--- Data supplied Enclosed Below ---
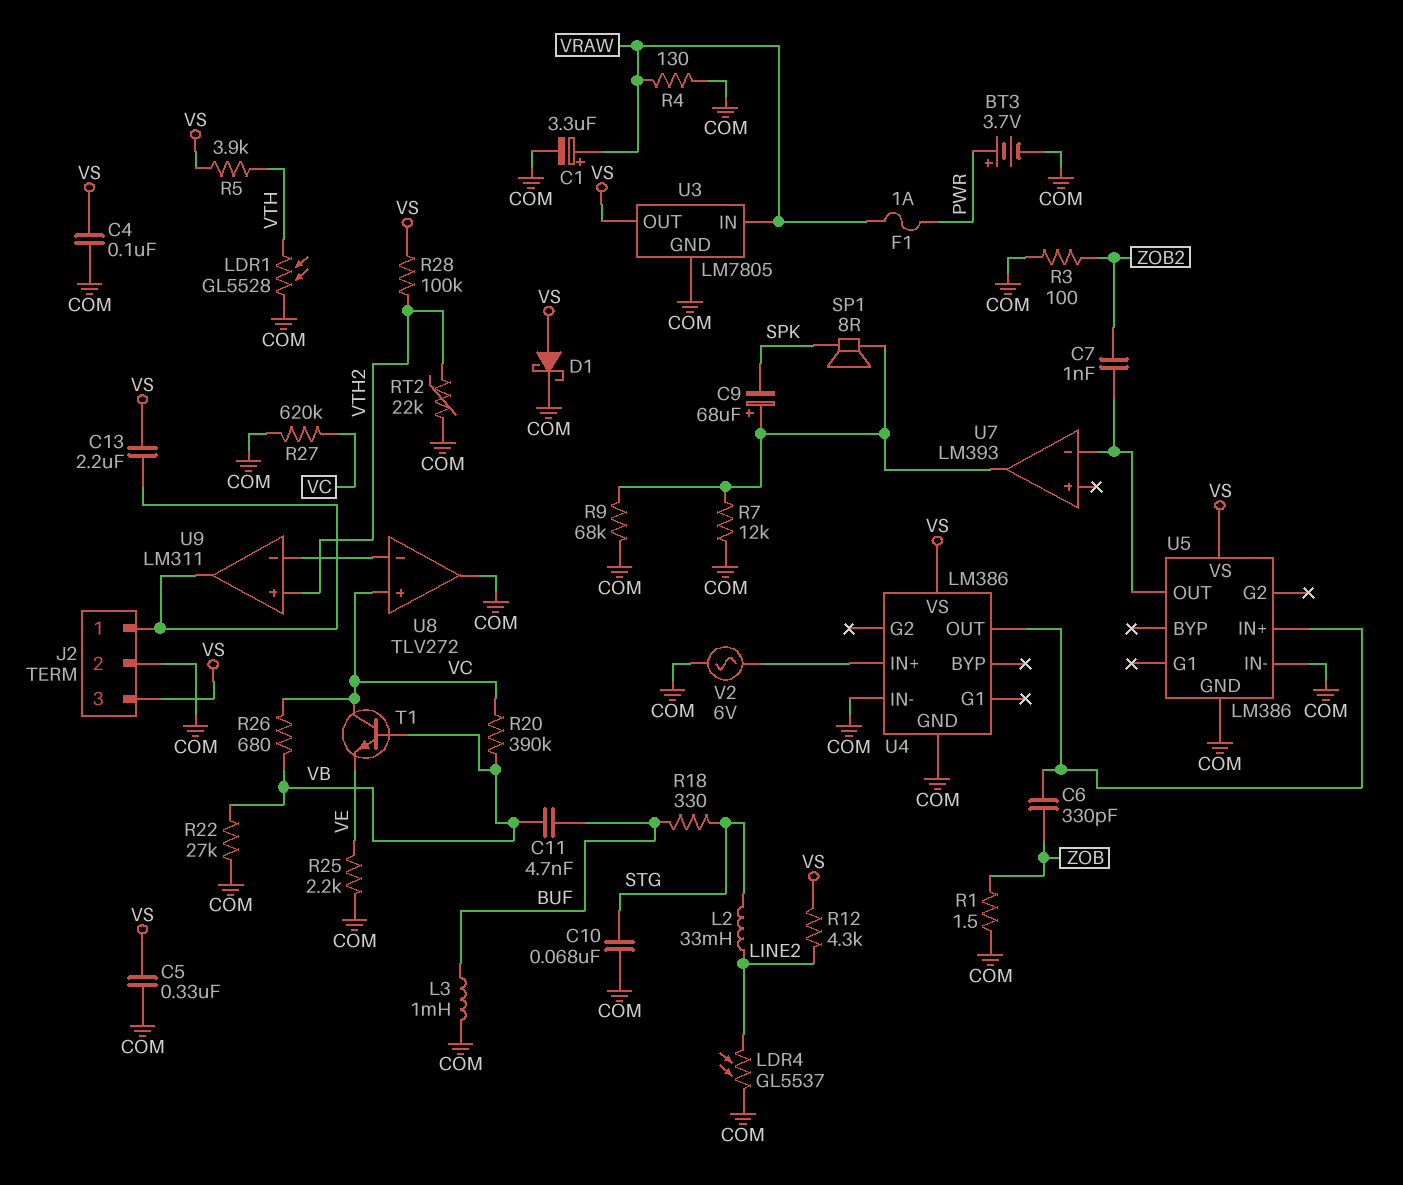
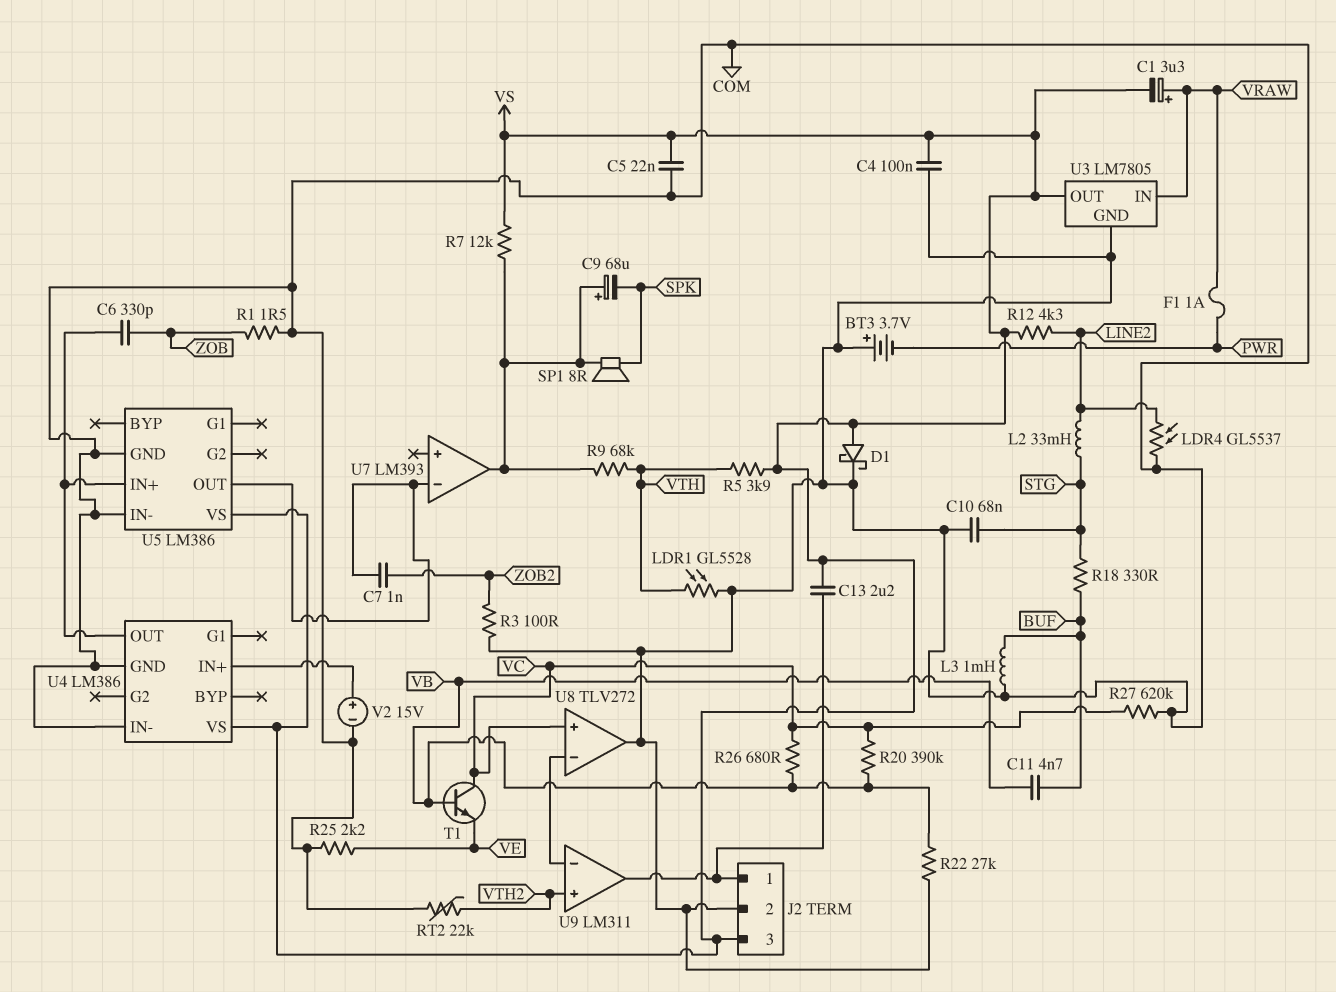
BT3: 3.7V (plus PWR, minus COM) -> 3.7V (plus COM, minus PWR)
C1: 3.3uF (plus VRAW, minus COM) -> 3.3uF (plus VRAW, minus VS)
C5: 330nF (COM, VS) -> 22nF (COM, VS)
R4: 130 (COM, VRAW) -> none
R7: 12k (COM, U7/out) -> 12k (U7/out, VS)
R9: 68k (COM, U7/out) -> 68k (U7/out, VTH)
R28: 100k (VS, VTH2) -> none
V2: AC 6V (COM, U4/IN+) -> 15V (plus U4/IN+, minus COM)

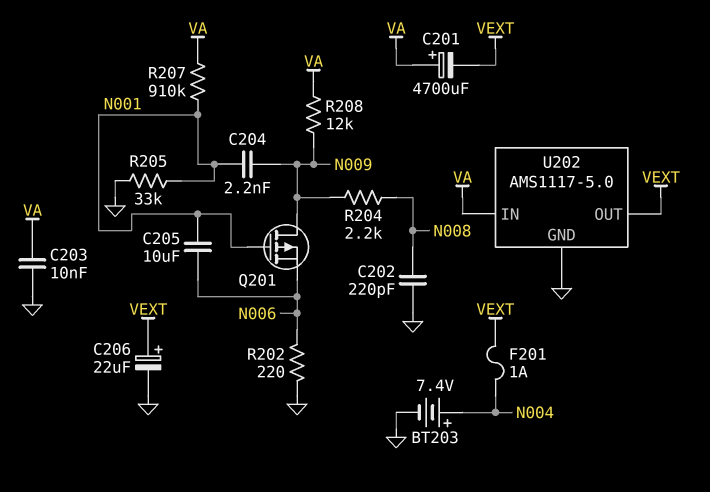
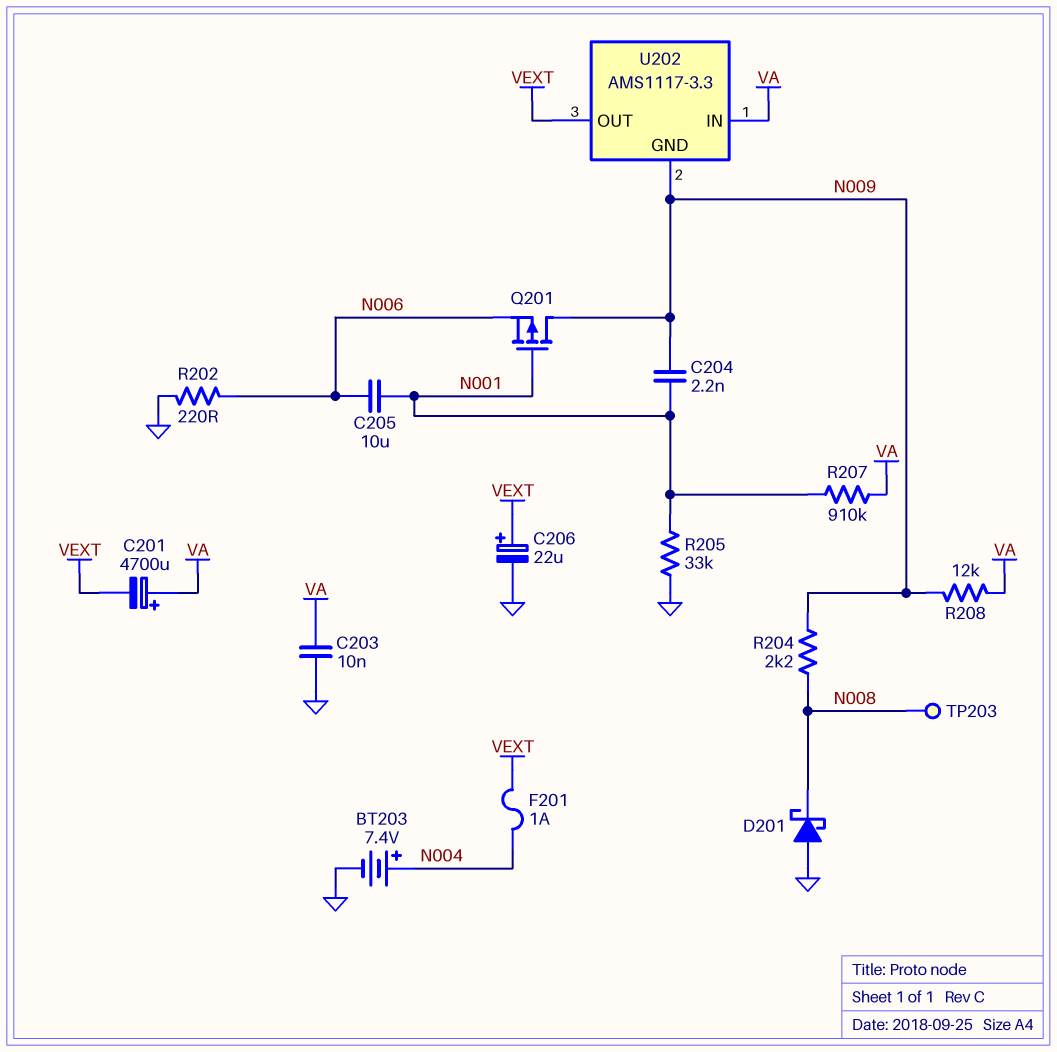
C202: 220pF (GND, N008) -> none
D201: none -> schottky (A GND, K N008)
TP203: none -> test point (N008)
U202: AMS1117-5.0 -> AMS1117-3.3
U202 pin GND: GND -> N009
--- End of Enclosed Data supplied ---
**What you are asked to do:** The result should be an exact copy of every entry above, with no pictures included.

**Result for this exercise:**
BT3: 3.7V (plus PWR, minus COM) -> 3.7V (plus COM, minus PWR)
C1: 3.3uF (plus VRAW, minus COM) -> 3.3uF (plus VRAW, minus VS)
C5: 330nF (COM, VS) -> 22nF (COM, VS)
R4: 130 (COM, VRAW) -> none
R7: 12k (COM, U7/out) -> 12k (U7/out, VS)
R9: 68k (COM, U7/out) -> 68k (U7/out, VTH)
R28: 100k (VS, VTH2) -> none
V2: AC 6V (COM, U4/IN+) -> 15V (plus U4/IN+, minus COM)

C202: 220pF (GND, N008) -> none
D201: none -> schottky (A GND, K N008)
TP203: none -> test point (N008)
U202: AMS1117-5.0 -> AMS1117-3.3
U202 pin GND: GND -> N009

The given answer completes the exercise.